[[ SOURCE DATA, beginning ]]

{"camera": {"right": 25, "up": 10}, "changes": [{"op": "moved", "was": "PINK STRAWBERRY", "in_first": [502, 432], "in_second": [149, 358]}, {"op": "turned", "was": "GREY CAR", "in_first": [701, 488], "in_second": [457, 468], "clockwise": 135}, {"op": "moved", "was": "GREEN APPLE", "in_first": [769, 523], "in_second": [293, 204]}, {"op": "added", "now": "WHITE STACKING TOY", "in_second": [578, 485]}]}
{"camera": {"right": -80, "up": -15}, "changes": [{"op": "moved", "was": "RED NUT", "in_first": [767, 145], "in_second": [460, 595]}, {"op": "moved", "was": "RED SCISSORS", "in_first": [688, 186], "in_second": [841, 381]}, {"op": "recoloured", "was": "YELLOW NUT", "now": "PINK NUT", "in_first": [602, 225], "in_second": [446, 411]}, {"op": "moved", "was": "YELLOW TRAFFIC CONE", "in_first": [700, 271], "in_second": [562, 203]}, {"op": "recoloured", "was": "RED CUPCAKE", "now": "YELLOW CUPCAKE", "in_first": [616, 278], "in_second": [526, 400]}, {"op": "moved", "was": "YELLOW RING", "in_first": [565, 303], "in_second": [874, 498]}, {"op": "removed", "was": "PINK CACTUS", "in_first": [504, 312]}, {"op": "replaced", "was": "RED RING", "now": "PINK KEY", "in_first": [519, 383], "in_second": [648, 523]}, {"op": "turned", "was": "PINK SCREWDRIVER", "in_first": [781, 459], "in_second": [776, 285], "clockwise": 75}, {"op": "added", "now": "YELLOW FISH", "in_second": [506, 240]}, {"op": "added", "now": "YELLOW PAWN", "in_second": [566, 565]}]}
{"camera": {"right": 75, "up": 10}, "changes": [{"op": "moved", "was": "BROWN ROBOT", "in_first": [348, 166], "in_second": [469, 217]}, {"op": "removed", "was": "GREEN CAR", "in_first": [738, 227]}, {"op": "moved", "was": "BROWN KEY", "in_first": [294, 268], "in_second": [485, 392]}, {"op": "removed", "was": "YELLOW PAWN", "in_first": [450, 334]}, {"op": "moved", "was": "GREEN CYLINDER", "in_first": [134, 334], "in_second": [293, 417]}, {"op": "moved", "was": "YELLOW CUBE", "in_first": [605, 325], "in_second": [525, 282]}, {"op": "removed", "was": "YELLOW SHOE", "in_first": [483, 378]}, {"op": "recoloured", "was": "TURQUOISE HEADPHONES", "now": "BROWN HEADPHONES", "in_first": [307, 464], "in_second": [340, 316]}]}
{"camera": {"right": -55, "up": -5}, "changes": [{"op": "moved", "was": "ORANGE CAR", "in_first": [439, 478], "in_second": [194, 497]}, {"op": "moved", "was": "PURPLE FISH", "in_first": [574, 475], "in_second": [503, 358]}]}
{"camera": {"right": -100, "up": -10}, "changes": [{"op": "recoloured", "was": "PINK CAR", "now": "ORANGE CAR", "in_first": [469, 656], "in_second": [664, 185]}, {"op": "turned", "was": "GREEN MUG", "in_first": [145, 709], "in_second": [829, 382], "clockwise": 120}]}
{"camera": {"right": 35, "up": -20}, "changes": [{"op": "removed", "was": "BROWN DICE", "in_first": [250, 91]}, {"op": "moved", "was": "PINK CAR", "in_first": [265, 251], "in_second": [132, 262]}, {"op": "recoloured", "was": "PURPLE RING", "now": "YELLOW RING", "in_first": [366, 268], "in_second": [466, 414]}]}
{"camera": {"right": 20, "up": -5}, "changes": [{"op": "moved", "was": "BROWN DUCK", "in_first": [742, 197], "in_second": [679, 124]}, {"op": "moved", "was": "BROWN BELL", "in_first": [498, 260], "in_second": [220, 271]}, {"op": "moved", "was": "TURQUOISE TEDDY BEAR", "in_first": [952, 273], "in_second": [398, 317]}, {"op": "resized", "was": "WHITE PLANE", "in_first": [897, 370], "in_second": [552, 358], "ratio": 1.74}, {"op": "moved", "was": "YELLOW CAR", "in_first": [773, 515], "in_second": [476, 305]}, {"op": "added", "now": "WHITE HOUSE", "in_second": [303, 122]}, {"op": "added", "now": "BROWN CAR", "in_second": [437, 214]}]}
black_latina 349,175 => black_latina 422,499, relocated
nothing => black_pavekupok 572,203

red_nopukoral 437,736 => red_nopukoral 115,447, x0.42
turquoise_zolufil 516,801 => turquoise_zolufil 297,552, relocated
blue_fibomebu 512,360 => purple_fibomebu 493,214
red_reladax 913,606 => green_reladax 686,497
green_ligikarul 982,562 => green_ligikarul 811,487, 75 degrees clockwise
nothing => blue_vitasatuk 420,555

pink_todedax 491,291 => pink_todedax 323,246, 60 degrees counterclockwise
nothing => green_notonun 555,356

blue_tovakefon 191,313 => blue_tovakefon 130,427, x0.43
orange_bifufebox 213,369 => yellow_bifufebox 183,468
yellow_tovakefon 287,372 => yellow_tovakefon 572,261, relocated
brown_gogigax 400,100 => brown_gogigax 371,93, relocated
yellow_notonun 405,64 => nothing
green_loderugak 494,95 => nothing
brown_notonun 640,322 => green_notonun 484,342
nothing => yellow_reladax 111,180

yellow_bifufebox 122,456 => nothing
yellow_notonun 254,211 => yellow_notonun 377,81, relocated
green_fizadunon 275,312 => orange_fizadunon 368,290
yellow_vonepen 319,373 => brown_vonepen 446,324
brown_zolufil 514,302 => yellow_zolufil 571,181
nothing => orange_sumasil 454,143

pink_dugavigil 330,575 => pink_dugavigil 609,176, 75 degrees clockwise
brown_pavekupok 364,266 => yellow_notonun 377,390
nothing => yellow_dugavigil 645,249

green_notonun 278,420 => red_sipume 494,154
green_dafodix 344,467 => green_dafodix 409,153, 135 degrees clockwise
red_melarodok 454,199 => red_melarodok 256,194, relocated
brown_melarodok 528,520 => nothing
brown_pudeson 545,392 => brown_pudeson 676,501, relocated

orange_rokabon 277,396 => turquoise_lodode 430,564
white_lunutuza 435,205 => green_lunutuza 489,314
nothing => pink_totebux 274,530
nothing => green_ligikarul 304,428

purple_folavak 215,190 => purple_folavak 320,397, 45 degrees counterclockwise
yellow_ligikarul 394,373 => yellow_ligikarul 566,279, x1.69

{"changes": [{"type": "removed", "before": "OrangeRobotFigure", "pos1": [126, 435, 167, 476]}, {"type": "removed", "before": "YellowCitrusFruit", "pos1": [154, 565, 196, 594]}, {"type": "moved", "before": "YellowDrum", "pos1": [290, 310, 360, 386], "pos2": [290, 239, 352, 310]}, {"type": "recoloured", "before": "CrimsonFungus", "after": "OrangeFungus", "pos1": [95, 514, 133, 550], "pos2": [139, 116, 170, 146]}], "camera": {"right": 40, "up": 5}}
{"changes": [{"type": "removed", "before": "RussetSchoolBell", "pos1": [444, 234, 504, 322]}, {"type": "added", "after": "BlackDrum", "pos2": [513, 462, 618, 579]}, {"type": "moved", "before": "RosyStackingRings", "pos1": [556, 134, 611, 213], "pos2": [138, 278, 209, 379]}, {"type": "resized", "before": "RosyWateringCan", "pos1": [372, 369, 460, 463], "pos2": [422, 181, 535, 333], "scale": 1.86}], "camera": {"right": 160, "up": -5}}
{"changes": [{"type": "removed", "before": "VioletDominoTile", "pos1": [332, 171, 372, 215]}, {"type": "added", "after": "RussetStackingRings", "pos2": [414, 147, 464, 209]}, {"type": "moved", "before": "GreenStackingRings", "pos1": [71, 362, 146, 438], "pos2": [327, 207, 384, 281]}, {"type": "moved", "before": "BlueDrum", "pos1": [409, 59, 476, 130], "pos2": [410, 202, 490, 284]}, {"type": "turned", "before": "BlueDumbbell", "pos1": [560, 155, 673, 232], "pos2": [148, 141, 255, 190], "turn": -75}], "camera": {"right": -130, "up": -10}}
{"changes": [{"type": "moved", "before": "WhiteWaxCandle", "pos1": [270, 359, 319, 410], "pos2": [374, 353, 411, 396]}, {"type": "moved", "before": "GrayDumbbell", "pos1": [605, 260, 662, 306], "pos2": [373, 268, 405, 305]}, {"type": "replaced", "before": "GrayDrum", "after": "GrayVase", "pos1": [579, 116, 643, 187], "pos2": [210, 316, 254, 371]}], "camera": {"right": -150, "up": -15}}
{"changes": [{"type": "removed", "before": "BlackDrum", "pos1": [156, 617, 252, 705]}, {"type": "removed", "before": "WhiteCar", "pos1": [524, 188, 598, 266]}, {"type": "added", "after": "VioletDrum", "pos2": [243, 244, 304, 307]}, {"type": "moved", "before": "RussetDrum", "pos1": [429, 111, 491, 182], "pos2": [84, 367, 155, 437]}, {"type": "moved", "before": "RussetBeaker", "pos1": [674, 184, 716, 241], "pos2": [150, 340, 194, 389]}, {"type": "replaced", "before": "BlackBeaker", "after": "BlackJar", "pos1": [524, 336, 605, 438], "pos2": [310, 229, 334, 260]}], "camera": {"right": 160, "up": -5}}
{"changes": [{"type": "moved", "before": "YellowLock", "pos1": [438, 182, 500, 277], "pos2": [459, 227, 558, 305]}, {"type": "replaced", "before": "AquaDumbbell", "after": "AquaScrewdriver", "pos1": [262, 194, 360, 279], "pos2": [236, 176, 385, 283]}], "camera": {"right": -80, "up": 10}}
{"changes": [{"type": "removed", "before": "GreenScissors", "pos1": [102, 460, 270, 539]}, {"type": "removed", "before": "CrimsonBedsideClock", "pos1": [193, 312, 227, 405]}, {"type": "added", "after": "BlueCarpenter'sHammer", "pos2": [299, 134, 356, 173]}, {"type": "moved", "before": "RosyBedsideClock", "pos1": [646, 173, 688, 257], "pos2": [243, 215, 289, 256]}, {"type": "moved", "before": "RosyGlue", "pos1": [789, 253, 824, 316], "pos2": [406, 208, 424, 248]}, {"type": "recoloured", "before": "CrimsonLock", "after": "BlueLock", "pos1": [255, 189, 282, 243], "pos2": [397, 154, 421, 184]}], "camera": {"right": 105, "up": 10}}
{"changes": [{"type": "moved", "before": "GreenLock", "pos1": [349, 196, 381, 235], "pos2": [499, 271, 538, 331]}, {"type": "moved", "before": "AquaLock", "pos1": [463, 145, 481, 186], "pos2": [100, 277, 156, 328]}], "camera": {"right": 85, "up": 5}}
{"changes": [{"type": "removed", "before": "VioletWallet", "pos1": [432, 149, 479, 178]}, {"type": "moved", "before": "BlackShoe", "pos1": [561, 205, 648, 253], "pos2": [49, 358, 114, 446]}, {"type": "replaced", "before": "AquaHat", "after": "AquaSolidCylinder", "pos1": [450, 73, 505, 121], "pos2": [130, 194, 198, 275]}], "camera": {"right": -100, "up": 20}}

[[ SOURCE DATA, end ]]

▶ _TASK DESCRIPTION_: Set down, unchanged, only those lines above that fall between the line with "blue_tovakefon 191,313 =>" and the line with "green_dafodix 344,467 =>", the two end lines included.

▶ _YOUR RESPONSE_:
blue_tovakefon 191,313 => blue_tovakefon 130,427, x0.43
orange_bifufebox 213,369 => yellow_bifufebox 183,468
yellow_tovakefon 287,372 => yellow_tovakefon 572,261, relocated
brown_gogigax 400,100 => brown_gogigax 371,93, relocated
yellow_notonun 405,64 => nothing
green_loderugak 494,95 => nothing
brown_notonun 640,322 => green_notonun 484,342
nothing => yellow_reladax 111,180

yellow_bifufebox 122,456 => nothing
yellow_notonun 254,211 => yellow_notonun 377,81, relocated
green_fizadunon 275,312 => orange_fizadunon 368,290
yellow_vonepen 319,373 => brown_vonepen 446,324
brown_zolufil 514,302 => yellow_zolufil 571,181
nothing => orange_sumasil 454,143

pink_dugavigil 330,575 => pink_dugavigil 609,176, 75 degrees clockwise
brown_pavekupok 364,266 => yellow_notonun 377,390
nothing => yellow_dugavigil 645,249

green_notonun 278,420 => red_sipume 494,154
green_dafodix 344,467 => green_dafodix 409,153, 135 degrees clockwise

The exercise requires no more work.